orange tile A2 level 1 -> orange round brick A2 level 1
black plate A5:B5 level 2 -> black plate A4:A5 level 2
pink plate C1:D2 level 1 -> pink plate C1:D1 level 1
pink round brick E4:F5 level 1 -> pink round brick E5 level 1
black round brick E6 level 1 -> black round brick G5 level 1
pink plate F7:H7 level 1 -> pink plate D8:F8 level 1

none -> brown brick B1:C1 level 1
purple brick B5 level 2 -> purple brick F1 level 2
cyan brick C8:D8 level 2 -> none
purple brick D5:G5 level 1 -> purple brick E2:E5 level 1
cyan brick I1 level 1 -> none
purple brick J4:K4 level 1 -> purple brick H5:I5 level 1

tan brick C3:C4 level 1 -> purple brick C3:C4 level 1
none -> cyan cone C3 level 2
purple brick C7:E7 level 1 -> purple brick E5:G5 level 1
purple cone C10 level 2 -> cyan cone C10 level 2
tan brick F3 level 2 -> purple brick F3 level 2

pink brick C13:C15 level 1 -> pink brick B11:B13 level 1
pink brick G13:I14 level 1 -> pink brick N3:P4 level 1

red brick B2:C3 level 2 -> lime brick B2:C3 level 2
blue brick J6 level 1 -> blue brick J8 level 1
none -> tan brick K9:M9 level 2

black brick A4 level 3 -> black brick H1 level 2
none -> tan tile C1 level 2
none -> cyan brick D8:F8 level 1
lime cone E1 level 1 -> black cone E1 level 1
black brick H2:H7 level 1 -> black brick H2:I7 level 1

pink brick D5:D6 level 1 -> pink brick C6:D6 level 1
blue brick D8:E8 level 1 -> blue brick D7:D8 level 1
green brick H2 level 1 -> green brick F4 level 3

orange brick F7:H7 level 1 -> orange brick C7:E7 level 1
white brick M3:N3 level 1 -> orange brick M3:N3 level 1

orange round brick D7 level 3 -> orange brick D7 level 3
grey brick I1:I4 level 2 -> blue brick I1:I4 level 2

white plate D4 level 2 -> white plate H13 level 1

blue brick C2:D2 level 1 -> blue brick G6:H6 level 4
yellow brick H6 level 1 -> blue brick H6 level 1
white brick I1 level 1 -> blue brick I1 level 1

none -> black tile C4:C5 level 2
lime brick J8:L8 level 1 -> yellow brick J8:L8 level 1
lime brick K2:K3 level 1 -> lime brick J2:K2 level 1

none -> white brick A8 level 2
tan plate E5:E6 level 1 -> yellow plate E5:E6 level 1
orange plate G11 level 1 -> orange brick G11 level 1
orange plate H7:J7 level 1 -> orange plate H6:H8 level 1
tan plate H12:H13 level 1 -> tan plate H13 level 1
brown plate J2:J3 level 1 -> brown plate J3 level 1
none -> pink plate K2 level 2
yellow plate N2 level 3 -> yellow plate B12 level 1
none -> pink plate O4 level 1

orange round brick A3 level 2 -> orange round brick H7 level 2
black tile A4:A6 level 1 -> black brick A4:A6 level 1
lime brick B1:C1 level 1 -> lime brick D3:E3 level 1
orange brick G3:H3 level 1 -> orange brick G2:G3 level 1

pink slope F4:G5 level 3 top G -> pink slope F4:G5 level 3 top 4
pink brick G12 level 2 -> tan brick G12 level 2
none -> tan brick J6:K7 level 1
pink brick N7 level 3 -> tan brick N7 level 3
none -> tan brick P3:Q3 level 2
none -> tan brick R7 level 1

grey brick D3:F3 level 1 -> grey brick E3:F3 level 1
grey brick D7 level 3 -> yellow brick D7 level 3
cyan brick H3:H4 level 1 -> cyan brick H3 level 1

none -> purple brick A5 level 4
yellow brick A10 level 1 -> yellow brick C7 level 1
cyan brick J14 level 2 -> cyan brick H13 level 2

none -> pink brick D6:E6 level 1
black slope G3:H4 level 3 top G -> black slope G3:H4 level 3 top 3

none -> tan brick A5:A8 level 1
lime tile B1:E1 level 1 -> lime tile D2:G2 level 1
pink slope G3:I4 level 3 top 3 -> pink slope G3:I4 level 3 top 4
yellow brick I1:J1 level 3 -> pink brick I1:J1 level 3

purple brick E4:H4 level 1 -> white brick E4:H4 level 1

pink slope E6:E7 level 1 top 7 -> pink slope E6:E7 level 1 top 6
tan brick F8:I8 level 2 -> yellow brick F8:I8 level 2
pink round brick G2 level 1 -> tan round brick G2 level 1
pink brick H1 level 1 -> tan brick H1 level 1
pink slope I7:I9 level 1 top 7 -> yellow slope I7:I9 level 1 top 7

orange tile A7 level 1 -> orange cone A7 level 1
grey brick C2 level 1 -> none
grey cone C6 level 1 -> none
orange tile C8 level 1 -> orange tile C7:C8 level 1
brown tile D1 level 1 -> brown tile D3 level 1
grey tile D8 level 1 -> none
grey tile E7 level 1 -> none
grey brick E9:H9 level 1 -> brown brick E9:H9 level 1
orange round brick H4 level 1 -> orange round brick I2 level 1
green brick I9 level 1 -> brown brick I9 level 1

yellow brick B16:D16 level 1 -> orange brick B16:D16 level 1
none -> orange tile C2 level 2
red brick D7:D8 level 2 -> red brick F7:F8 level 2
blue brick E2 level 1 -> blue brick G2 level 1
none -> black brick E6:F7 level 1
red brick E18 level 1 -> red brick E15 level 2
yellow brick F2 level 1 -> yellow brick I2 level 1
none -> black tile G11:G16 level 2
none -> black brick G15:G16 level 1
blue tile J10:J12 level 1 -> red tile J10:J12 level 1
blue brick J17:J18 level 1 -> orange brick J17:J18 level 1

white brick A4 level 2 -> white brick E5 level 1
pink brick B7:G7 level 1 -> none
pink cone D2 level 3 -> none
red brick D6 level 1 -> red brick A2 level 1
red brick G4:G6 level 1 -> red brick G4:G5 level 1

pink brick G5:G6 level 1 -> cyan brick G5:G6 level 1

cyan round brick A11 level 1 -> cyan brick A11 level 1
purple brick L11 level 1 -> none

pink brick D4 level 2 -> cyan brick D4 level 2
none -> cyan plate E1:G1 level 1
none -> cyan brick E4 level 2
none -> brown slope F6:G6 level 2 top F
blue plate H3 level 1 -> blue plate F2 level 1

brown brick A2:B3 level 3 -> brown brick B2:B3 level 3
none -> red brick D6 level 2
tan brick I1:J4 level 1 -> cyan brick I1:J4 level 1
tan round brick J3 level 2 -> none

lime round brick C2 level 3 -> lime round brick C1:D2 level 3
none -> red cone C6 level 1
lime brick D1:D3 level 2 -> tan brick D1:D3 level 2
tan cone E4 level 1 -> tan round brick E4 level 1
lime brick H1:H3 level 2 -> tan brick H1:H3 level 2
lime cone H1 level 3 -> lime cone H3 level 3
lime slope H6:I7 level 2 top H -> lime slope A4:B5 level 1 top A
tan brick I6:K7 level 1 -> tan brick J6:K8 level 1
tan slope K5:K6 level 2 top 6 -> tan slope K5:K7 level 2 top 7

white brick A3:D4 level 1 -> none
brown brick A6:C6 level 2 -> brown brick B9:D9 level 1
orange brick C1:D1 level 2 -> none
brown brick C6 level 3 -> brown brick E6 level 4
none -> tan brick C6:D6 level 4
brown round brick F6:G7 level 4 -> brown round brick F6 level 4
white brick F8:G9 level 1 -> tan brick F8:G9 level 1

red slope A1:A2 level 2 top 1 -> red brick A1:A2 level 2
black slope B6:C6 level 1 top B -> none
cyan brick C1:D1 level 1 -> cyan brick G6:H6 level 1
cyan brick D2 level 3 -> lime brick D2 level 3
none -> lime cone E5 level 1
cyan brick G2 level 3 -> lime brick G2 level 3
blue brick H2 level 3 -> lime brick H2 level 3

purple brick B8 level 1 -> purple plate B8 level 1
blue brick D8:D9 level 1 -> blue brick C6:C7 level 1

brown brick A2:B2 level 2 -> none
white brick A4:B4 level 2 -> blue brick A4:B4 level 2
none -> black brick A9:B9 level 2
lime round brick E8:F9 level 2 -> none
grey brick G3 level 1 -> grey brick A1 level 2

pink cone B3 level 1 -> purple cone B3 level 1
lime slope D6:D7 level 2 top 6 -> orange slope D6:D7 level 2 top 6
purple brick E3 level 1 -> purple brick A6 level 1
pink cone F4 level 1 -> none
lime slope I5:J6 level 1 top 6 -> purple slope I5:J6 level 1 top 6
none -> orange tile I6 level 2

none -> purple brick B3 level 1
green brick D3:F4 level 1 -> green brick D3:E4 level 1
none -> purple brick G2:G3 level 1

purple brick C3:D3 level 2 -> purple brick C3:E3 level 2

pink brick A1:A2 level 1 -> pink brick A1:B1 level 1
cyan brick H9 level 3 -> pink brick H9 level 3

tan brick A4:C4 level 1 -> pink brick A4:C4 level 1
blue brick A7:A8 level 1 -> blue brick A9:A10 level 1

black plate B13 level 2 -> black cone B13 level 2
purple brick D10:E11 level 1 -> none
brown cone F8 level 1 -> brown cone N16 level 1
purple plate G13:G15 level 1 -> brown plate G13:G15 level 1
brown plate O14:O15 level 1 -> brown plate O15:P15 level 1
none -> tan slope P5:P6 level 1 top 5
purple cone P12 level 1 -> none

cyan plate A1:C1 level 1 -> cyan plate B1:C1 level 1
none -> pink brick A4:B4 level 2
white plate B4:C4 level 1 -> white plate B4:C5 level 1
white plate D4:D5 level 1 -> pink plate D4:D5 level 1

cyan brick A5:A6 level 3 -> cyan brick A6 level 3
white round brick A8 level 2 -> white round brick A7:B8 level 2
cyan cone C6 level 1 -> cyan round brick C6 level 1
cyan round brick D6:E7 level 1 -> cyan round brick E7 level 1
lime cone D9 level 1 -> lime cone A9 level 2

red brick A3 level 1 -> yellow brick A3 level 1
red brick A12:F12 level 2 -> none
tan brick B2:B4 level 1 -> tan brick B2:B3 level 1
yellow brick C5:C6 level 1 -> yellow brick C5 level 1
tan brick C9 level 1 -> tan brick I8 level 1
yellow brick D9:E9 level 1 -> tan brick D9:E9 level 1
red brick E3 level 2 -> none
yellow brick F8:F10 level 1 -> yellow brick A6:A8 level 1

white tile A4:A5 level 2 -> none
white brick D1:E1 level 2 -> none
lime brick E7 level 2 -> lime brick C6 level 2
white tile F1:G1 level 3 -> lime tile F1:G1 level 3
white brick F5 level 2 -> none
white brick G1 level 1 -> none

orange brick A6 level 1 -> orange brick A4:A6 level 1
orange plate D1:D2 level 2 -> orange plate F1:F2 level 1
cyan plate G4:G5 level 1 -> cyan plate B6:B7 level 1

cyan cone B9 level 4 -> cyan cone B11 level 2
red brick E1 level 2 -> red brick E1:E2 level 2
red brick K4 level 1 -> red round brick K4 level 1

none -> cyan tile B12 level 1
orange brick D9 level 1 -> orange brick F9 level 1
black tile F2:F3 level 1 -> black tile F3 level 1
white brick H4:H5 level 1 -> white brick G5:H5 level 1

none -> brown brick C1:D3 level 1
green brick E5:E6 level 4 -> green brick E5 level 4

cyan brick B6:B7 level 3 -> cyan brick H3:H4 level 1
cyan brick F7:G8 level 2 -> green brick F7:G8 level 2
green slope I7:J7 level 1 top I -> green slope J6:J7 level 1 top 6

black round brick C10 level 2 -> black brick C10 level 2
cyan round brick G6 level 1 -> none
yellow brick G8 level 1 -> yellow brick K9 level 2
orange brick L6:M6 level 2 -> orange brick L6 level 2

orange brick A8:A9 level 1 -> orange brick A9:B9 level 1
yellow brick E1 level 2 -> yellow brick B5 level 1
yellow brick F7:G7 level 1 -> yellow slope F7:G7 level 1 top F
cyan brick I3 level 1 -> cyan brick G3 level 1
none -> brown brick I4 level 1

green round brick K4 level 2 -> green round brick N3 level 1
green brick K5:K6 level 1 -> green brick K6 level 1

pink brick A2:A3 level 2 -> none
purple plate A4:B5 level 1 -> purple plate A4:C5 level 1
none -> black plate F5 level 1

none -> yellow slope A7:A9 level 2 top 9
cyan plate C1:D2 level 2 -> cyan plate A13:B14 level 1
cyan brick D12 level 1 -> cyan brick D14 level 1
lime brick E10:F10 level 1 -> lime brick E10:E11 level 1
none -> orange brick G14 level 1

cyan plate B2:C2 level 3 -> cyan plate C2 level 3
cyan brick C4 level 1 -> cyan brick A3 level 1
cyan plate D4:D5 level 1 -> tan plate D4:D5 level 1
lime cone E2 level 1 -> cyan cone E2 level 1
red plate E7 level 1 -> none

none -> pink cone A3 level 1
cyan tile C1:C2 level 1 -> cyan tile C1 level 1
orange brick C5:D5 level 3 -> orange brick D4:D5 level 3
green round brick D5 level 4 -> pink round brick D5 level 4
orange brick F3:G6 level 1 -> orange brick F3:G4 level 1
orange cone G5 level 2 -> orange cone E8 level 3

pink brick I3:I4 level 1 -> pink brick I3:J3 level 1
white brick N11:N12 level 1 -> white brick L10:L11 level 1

▶ [Exercise goal]: In the listing above, find the line with "white brick A3:D4 level 1 -> none" and the line with "white brick F8:G9", then reproduce both and every line between them exactly.

▶ [Response to this task]:
white brick A3:D4 level 1 -> none
brown brick A6:C6 level 2 -> brown brick B9:D9 level 1
orange brick C1:D1 level 2 -> none
brown brick C6 level 3 -> brown brick E6 level 4
none -> tan brick C6:D6 level 4
brown round brick F6:G7 level 4 -> brown round brick F6 level 4
white brick F8:G9 level 1 -> tan brick F8:G9 level 1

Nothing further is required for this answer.